§ **INSTRUCTIONS FOR THE TASK**
Copy out the data line by line exactly, from its start to the line bearing "(658, 137) = (299, 107): green", inclusive.

(Collected data)
= = = = =

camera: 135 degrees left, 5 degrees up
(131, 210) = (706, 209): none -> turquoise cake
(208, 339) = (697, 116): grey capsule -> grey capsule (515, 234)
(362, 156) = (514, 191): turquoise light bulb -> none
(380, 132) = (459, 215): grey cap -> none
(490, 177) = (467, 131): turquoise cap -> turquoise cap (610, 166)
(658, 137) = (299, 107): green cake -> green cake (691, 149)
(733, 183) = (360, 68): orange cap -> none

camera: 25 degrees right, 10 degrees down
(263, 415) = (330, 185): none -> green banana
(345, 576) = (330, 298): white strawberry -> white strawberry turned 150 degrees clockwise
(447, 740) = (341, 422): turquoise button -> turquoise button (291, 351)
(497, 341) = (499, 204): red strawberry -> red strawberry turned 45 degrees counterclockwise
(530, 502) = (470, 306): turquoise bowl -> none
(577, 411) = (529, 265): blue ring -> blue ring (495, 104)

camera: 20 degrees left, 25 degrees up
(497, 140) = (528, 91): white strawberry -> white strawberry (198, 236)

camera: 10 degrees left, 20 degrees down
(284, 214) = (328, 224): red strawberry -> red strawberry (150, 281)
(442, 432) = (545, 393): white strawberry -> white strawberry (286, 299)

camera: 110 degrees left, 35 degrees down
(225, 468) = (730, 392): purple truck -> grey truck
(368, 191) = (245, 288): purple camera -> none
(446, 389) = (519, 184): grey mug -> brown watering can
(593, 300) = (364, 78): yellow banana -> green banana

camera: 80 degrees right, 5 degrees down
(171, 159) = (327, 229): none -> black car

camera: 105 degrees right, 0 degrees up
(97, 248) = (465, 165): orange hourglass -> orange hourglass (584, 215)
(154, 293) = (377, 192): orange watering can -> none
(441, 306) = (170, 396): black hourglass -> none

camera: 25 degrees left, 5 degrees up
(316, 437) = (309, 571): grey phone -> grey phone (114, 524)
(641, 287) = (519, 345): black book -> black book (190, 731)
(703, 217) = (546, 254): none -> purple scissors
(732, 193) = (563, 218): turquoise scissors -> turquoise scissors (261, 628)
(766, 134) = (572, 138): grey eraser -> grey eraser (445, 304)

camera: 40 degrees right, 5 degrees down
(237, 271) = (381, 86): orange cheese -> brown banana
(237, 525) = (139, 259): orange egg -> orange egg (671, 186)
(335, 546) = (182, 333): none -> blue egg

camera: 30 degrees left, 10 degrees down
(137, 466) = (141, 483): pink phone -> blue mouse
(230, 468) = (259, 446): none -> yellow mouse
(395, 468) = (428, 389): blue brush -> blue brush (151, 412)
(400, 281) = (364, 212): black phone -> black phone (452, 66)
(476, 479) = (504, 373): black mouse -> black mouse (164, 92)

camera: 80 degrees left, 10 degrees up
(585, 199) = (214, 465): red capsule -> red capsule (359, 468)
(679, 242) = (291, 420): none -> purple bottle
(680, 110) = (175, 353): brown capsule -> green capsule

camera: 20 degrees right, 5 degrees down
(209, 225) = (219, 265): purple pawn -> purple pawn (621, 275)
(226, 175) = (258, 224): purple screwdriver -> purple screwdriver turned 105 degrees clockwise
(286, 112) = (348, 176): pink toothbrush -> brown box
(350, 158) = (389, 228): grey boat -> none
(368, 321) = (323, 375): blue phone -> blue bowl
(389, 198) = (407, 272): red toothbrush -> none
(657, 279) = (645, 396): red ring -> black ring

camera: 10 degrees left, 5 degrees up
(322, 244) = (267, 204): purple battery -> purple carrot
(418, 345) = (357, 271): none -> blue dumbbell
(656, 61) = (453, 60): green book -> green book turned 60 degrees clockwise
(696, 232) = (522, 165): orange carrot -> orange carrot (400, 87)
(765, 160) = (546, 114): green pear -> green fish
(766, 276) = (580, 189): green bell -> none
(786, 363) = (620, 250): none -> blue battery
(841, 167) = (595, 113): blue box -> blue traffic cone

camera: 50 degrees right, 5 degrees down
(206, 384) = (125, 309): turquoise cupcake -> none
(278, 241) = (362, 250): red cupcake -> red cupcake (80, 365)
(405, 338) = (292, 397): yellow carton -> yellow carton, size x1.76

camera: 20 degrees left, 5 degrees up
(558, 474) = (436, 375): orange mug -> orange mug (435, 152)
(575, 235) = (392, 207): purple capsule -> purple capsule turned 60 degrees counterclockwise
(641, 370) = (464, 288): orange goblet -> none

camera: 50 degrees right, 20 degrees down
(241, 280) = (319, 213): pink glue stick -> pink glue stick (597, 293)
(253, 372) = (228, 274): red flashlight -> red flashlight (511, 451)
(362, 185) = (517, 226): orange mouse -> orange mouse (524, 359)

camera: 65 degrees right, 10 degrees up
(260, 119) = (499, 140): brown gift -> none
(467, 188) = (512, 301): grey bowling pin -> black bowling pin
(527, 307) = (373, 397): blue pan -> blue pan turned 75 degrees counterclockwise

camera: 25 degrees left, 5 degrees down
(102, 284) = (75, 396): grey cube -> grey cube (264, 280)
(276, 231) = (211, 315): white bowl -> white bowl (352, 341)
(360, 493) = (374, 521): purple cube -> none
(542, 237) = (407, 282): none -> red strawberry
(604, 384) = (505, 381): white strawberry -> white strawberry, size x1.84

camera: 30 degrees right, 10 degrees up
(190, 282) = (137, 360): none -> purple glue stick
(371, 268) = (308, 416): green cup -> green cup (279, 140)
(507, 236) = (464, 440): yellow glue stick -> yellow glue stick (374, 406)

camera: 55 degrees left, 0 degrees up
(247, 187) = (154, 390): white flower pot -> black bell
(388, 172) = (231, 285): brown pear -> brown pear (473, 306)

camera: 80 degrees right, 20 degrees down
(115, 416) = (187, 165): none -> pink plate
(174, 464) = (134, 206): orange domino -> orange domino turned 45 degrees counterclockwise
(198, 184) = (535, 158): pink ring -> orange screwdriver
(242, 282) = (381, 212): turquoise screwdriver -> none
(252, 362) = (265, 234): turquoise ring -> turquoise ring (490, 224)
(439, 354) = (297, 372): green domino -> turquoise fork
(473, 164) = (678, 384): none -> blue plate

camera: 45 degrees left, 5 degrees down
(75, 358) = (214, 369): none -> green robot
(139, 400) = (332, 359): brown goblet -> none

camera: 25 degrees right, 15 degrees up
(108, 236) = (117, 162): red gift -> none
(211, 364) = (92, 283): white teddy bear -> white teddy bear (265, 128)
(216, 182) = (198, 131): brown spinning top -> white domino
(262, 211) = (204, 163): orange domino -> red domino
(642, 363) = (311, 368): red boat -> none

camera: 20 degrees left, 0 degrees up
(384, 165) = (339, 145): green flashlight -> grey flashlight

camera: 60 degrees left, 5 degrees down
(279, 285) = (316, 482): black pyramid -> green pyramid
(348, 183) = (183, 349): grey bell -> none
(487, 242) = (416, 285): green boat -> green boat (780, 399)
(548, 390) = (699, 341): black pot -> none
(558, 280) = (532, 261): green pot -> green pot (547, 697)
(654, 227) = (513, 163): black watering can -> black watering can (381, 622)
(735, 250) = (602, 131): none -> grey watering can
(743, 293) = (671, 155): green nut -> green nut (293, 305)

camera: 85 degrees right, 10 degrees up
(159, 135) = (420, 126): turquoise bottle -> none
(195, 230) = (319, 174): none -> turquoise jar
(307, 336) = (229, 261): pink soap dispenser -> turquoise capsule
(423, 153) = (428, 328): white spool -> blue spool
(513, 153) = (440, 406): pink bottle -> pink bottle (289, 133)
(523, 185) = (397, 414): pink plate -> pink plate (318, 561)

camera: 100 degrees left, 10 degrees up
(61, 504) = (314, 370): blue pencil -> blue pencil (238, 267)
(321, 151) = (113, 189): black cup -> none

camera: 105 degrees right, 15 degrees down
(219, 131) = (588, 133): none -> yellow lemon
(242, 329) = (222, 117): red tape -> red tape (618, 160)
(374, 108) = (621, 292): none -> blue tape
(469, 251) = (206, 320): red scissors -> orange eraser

= = = = =

§ **EXERCISE SOLUTION**
camera: 135 degrees left, 5 degrees up
(131, 210) = (706, 209): none -> turquoise cake
(208, 339) = (697, 116): grey capsule -> grey capsule (515, 234)
(362, 156) = (514, 191): turquoise light bulb -> none
(380, 132) = (459, 215): grey cap -> none
(490, 177) = (467, 131): turquoise cap -> turquoise cap (610, 166)
(658, 137) = (299, 107): green cake -> green cake (691, 149)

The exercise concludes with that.